Raw data
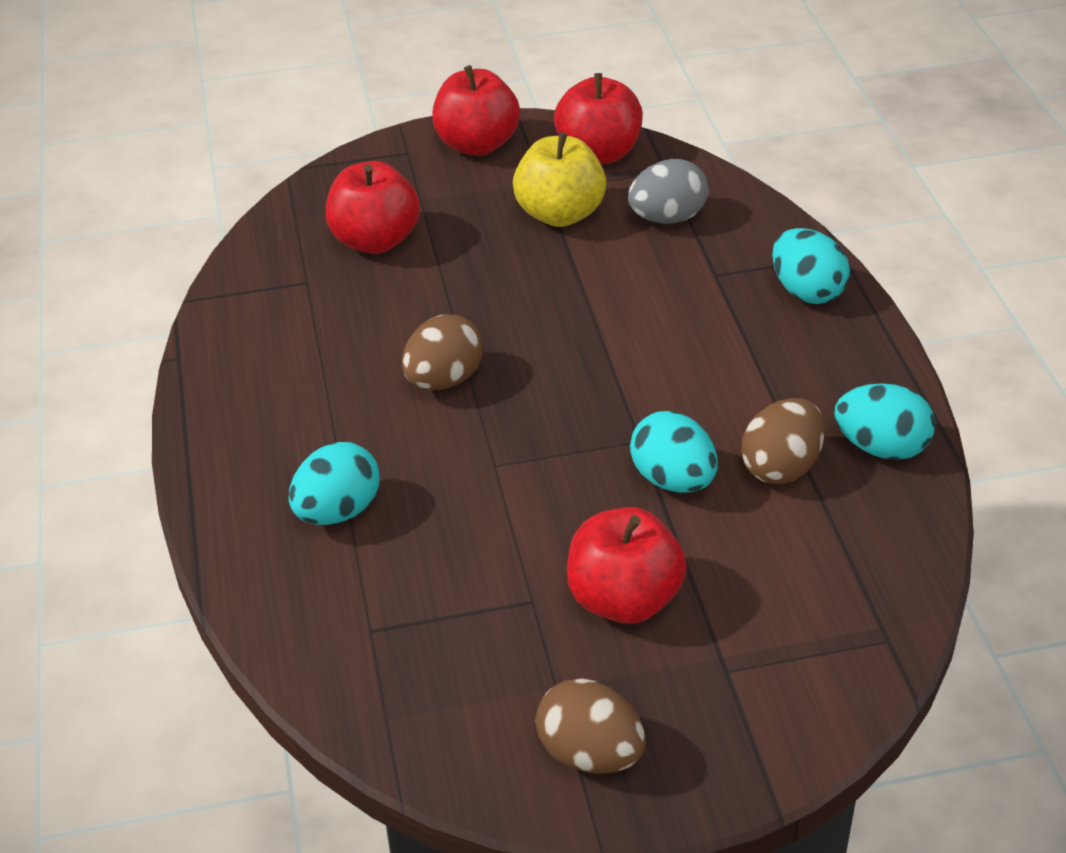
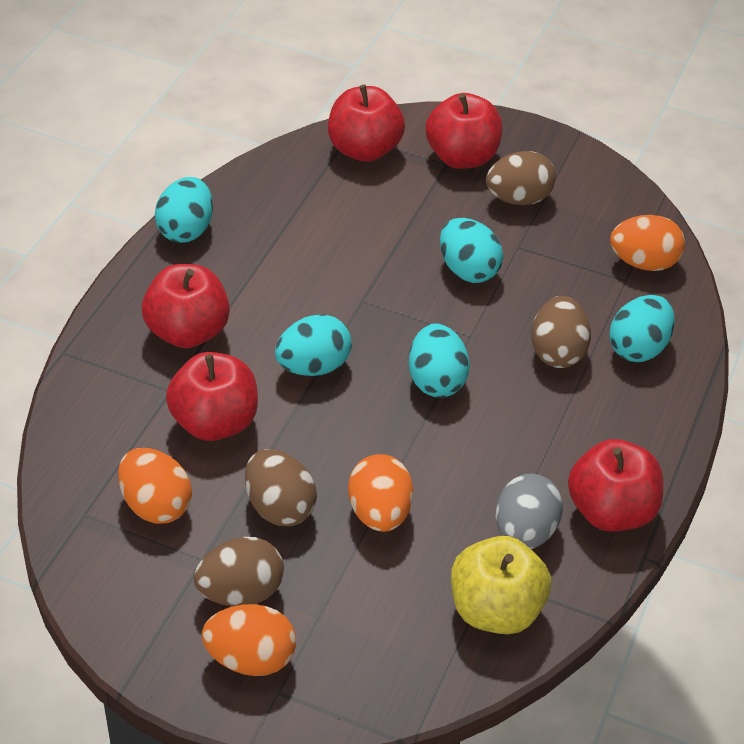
brown egg: 3 -> 4
orange egg: 0 -> 4
red apple: 4 -> 5
turquoise egg: 4 -> 5

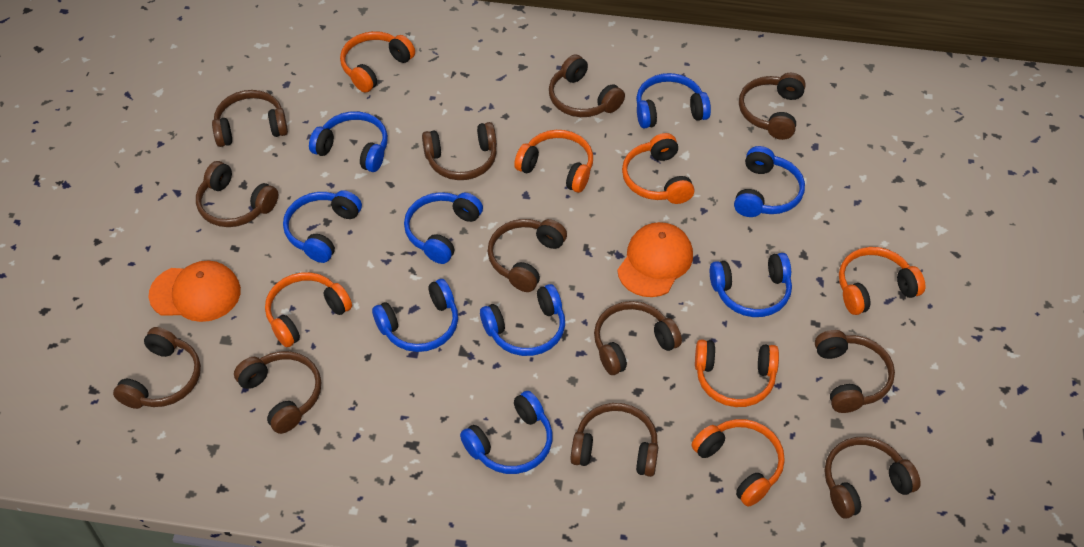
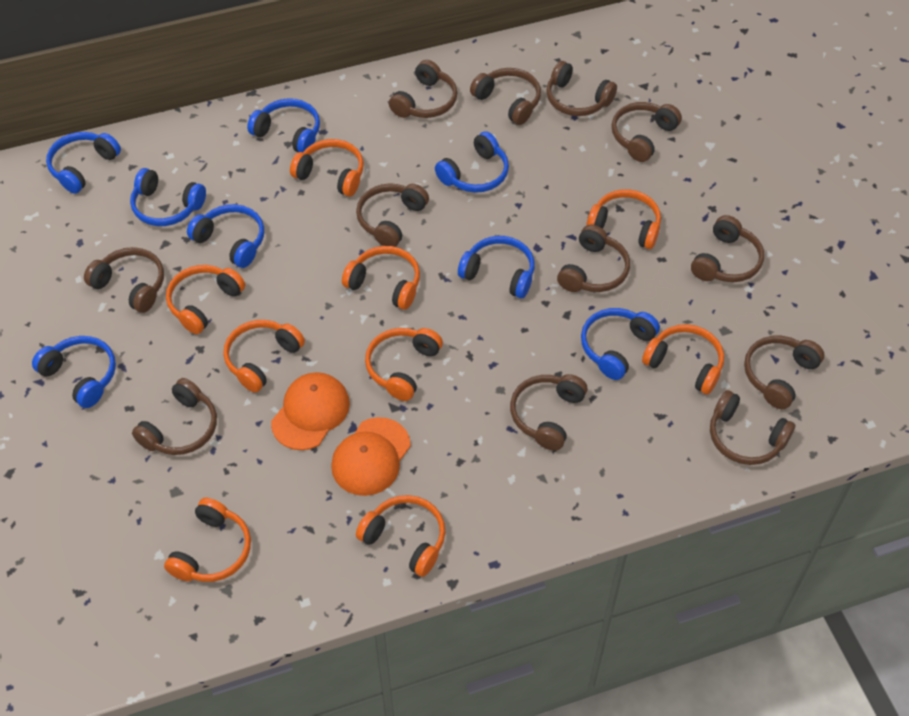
blue headphones: 9 -> 8
orange headphones: 7 -> 9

Task instructions
Some lines in the records may hold "headphones"; state how many do, and give no more than that number.

Expected answer
2